• Directions for this task:
Although pictures appear in the data, the answer should contain only the lines from its start through the line with "yellow jar [903,339,949,389]", written out exactly.

• Exercise data:
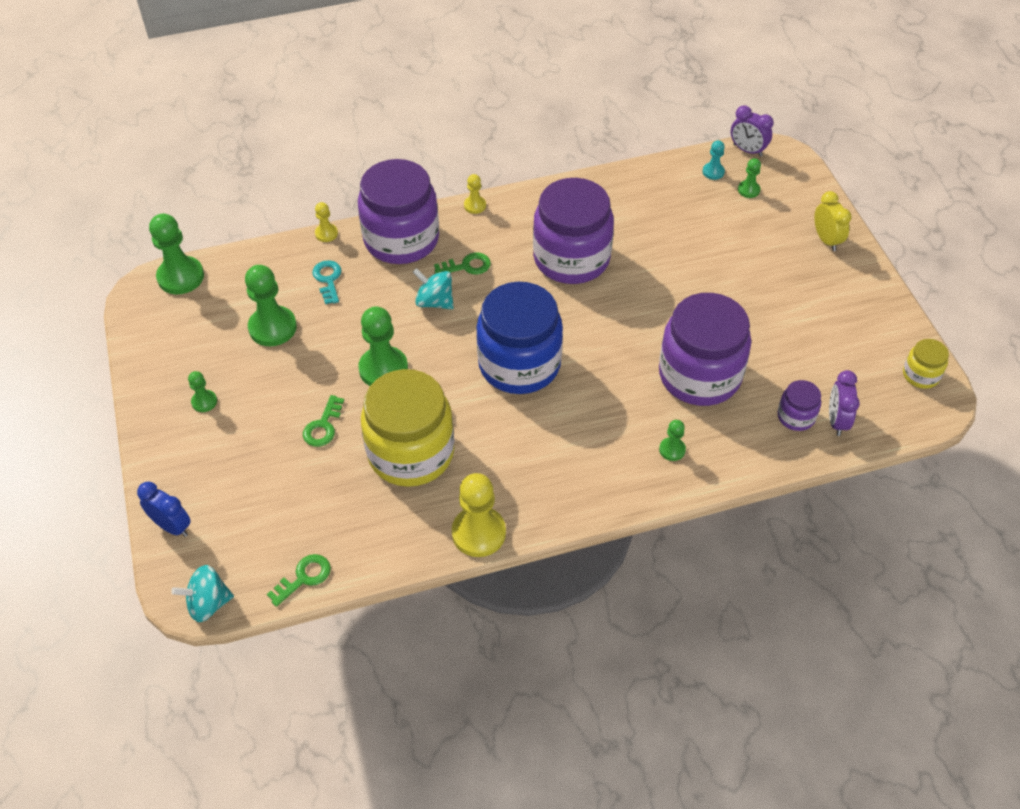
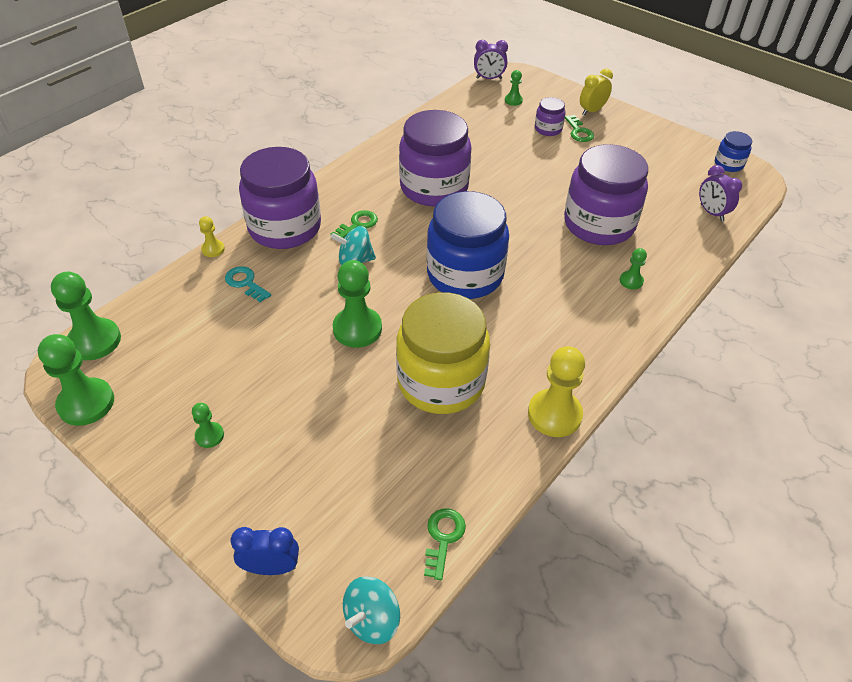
camera: 35 degrees left, 5 degrees down
green pawn [245,265,297,346] -> green pawn moved to [38,334,114,426]
green key [303,395,344,447] -> green key moved to [565,115,594,142]
yellow pawn [464,174,486,214] -> none
turquoise pawn [703,140,725,180] -> none
purple jar [777,380,821,431] -> purple jar moved to [535,97,565,136]
yellow clock [814,191,852,251] -> yellow clock turned 75 degrees counterclockwise [580,69,613,115]
yellow jar [903,339,949,389] -> blue jar [715,131,752,172]

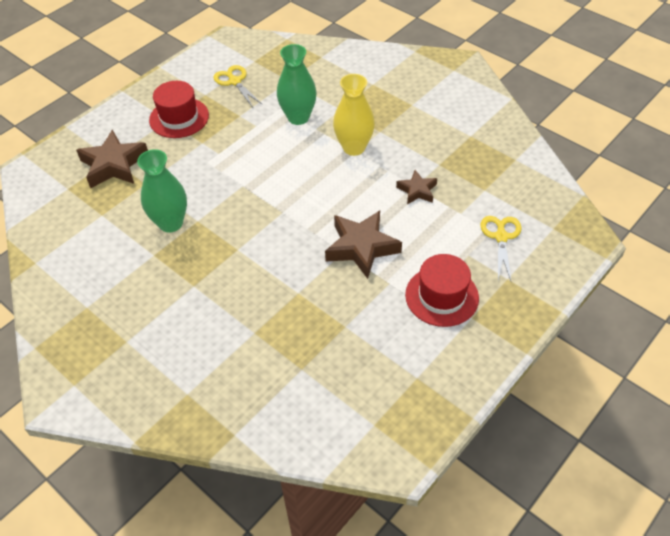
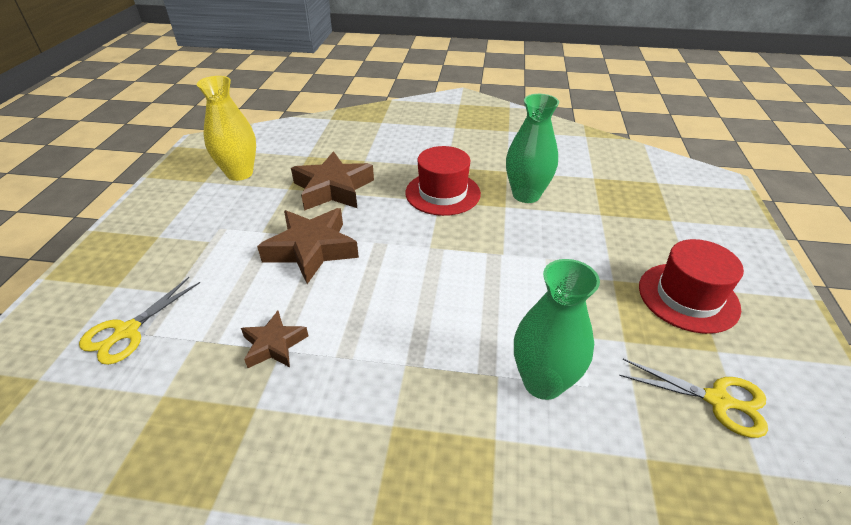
camera: 145 degrees right, 10 degrees down
brown star [76,130,148,188] -> brown star moved to [291,151,374,211]
yellow vase [333,74,375,156] -> yellow vase moved to [197,76,256,181]
red hat [405,254,479,327] -> red hat moved to [405,146,481,216]
yellow scissors [480,216,521,281] -> yellow scissors turned 60 degrees clockwise [79,277,200,365]

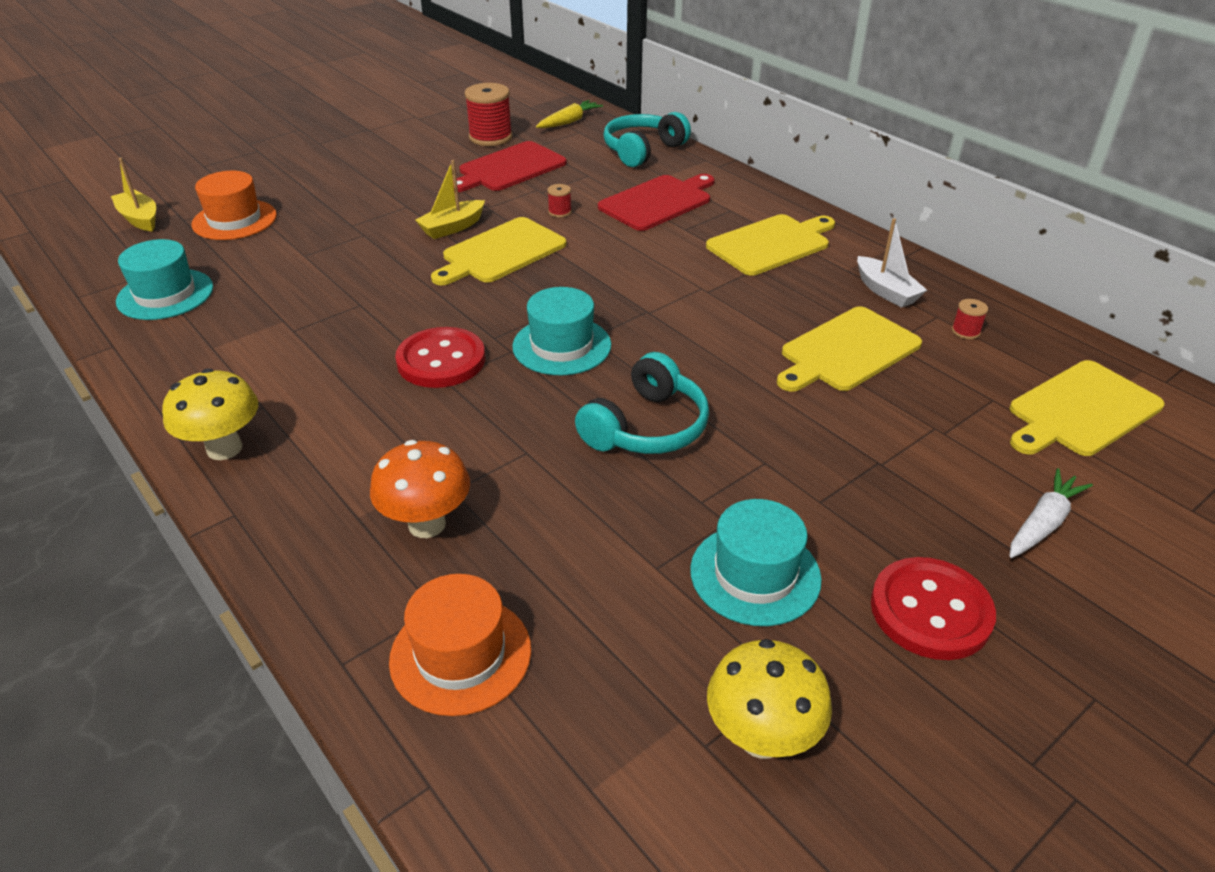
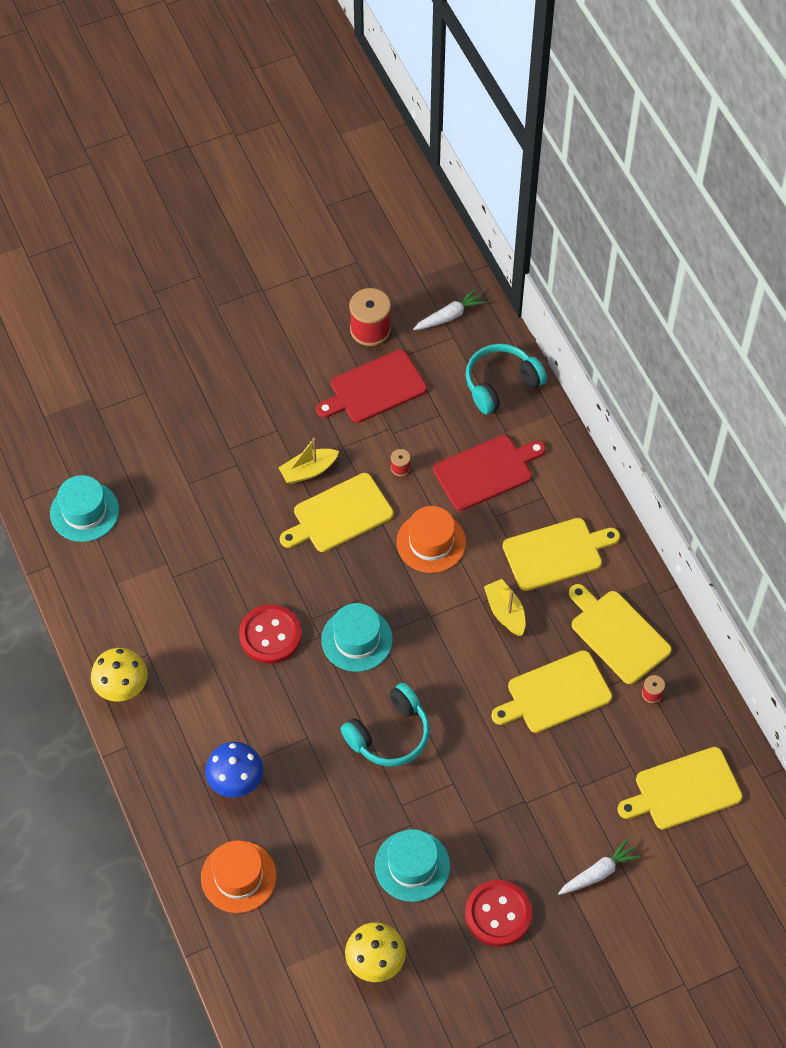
camera: 15 degrees right, 20 degrees up
yellow boat [111,158,156,232] -> yellow boat moved to [484,579,525,636]
orange hat [191,171,277,240] -> orange hat moved to [396,506,466,573]
orange mushroom [370,440,470,538] -> blue mushroom [205,742,264,798]
yellow carrot [536,100,603,128] -> white carrot [413,288,486,330]
white boat [857,218,927,308] -> yellow cutting board [569,584,672,684]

• Exercise response:
camera: 35 degrees left, 5 degrees down
green pawn [245,265,297,346] -> green pawn moved to [38,334,114,426]
green key [303,395,344,447] -> green key moved to [565,115,594,142]
yellow pawn [464,174,486,214] -> none
turquoise pawn [703,140,725,180] -> none
purple jar [777,380,821,431] -> purple jar moved to [535,97,565,136]
yellow clock [814,191,852,251] -> yellow clock turned 75 degrees counterclockwise [580,69,613,115]
yellow jar [903,339,949,389] -> blue jar [715,131,752,172]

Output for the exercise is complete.